# Task objective:
Set down exactly the lines below between the line holding "cyan cross: (27, 51) -> (37, 34), moved" and the line holding "cyan square: (107, 109) -> (223, 224), moved", inclusive; no other line belongs in the answer.

# Material provided:
★ ★ ★

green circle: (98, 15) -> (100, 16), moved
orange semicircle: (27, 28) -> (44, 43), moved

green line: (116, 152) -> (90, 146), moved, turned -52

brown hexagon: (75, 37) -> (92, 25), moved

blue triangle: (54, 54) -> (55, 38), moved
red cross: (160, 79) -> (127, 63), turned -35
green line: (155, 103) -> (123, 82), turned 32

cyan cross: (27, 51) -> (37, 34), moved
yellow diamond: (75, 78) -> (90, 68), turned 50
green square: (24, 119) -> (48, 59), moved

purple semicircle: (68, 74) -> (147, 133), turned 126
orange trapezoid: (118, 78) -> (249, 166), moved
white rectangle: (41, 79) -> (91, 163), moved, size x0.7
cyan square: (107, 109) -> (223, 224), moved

★ ★ ★

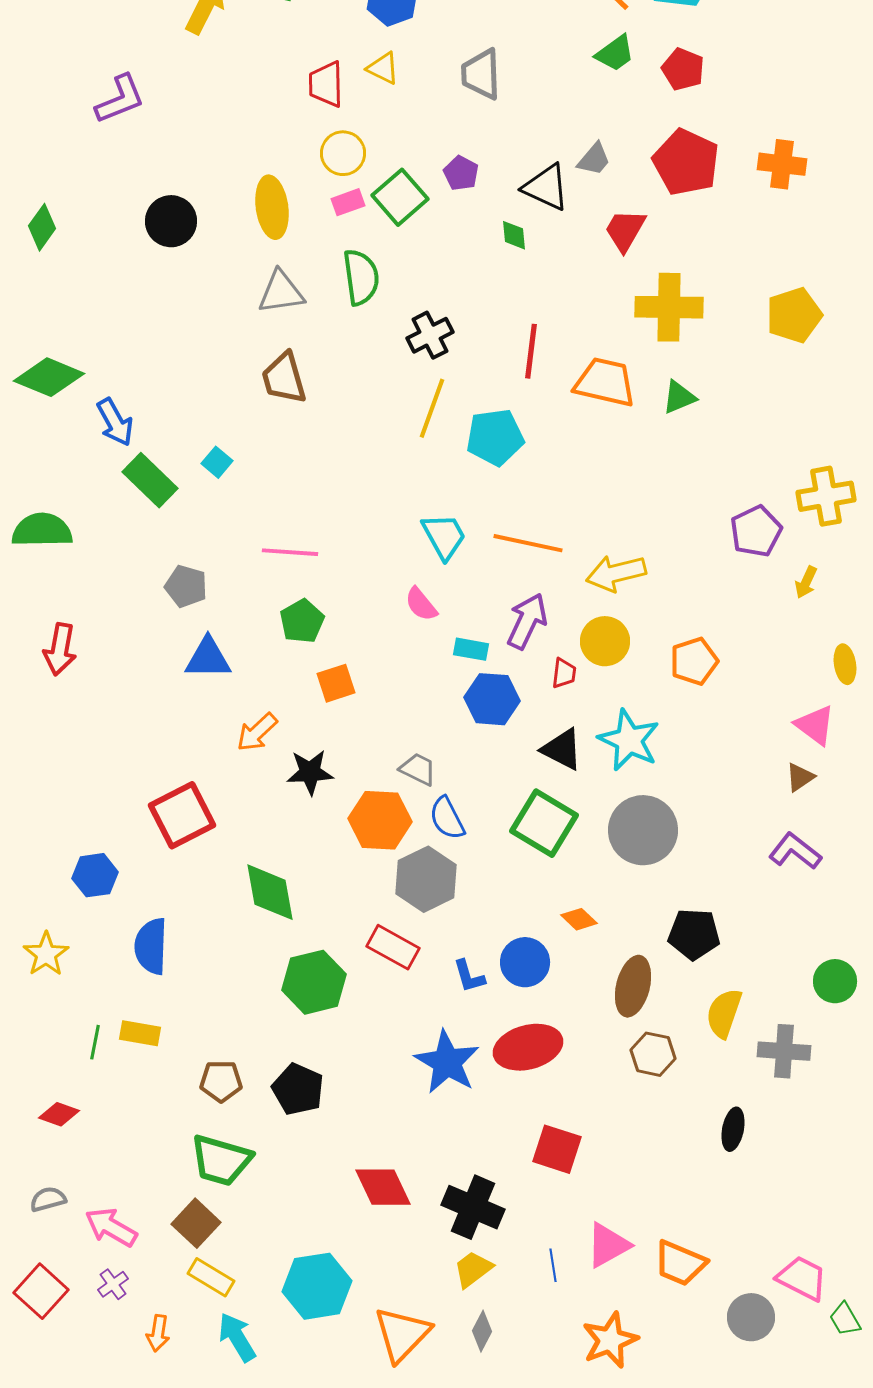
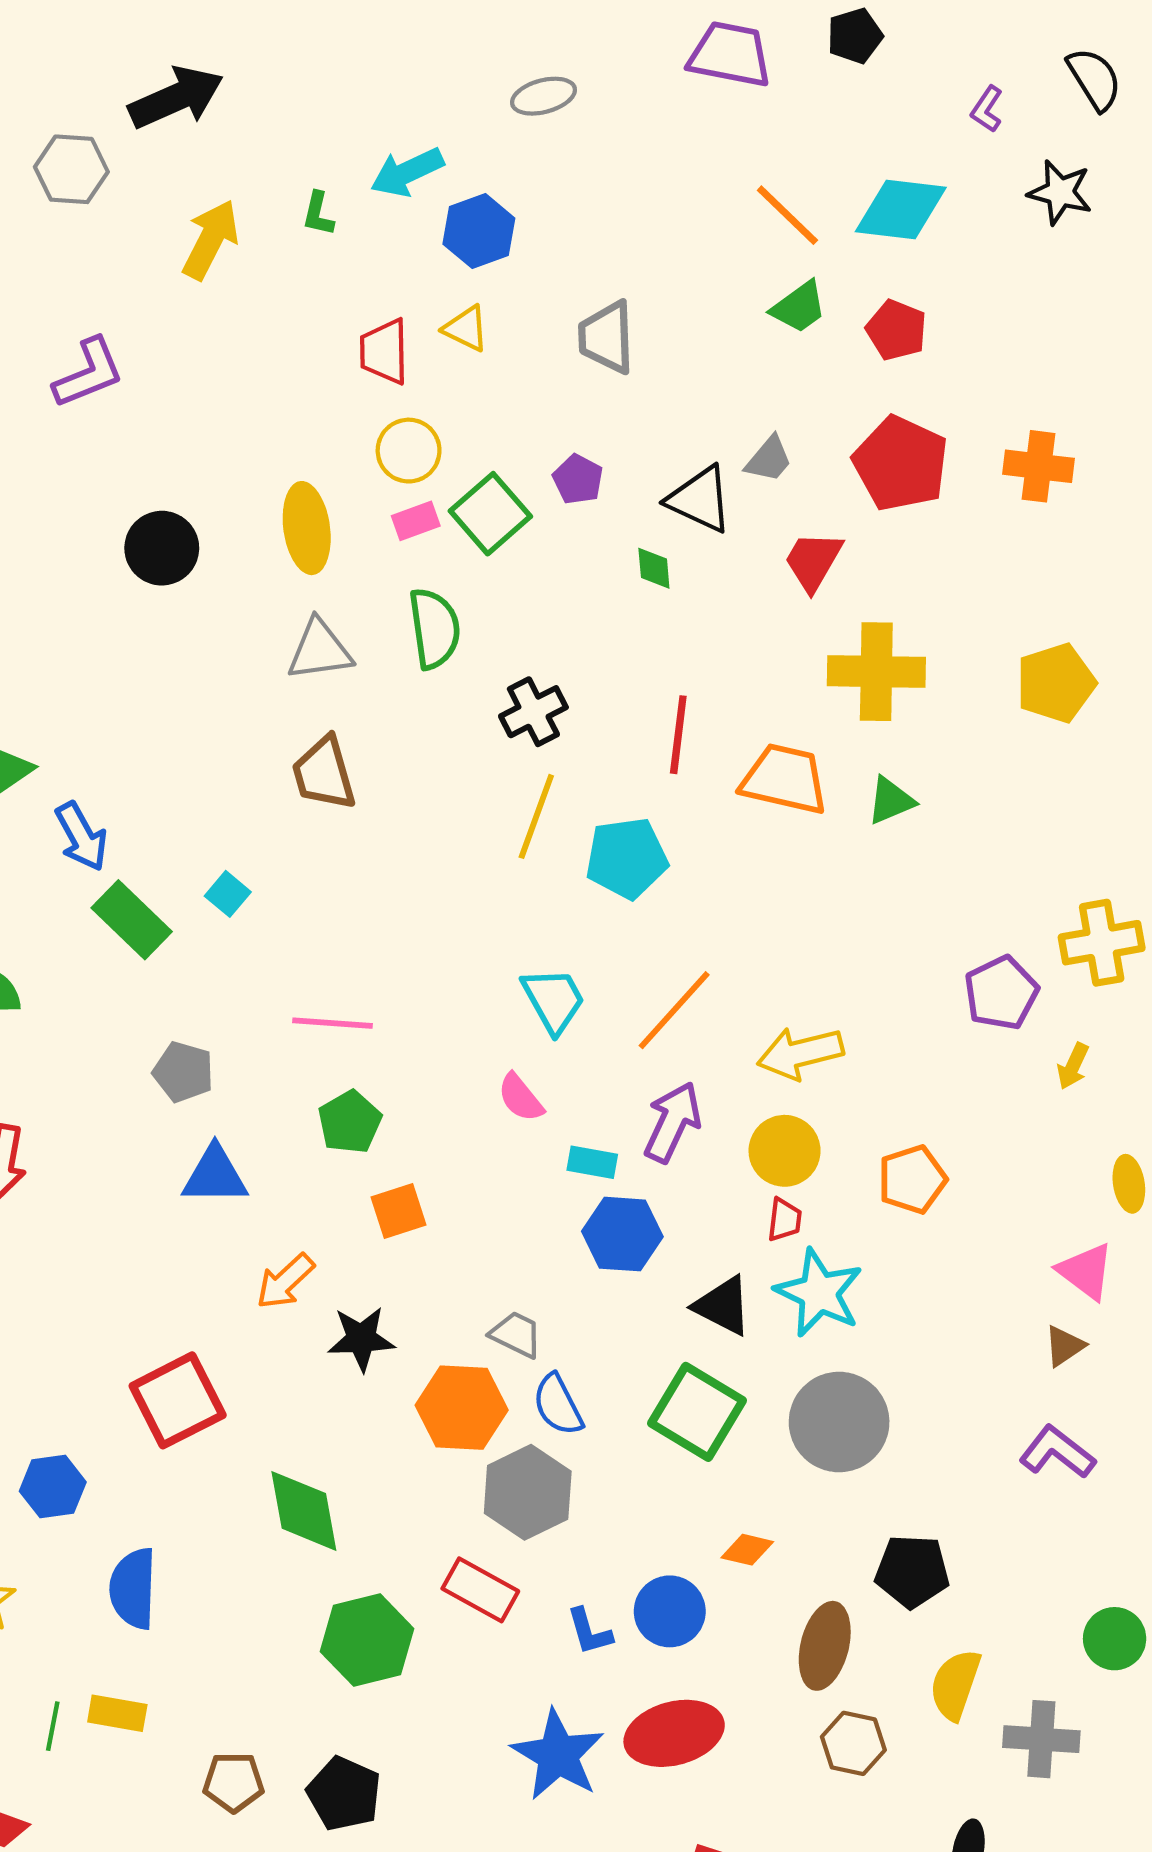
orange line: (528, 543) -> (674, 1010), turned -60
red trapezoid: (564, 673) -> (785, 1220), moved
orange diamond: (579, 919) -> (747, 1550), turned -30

★ ★ ★

# Answer to this problem:
cyan cross: (27, 51) -> (37, 34), moved
yellow diamond: (75, 78) -> (90, 68), turned 50
green square: (24, 119) -> (48, 59), moved

purple semicircle: (68, 74) -> (147, 133), turned 126
orange trapezoid: (118, 78) -> (249, 166), moved
white rectangle: (41, 79) -> (91, 163), moved, size x0.7
cyan square: (107, 109) -> (223, 224), moved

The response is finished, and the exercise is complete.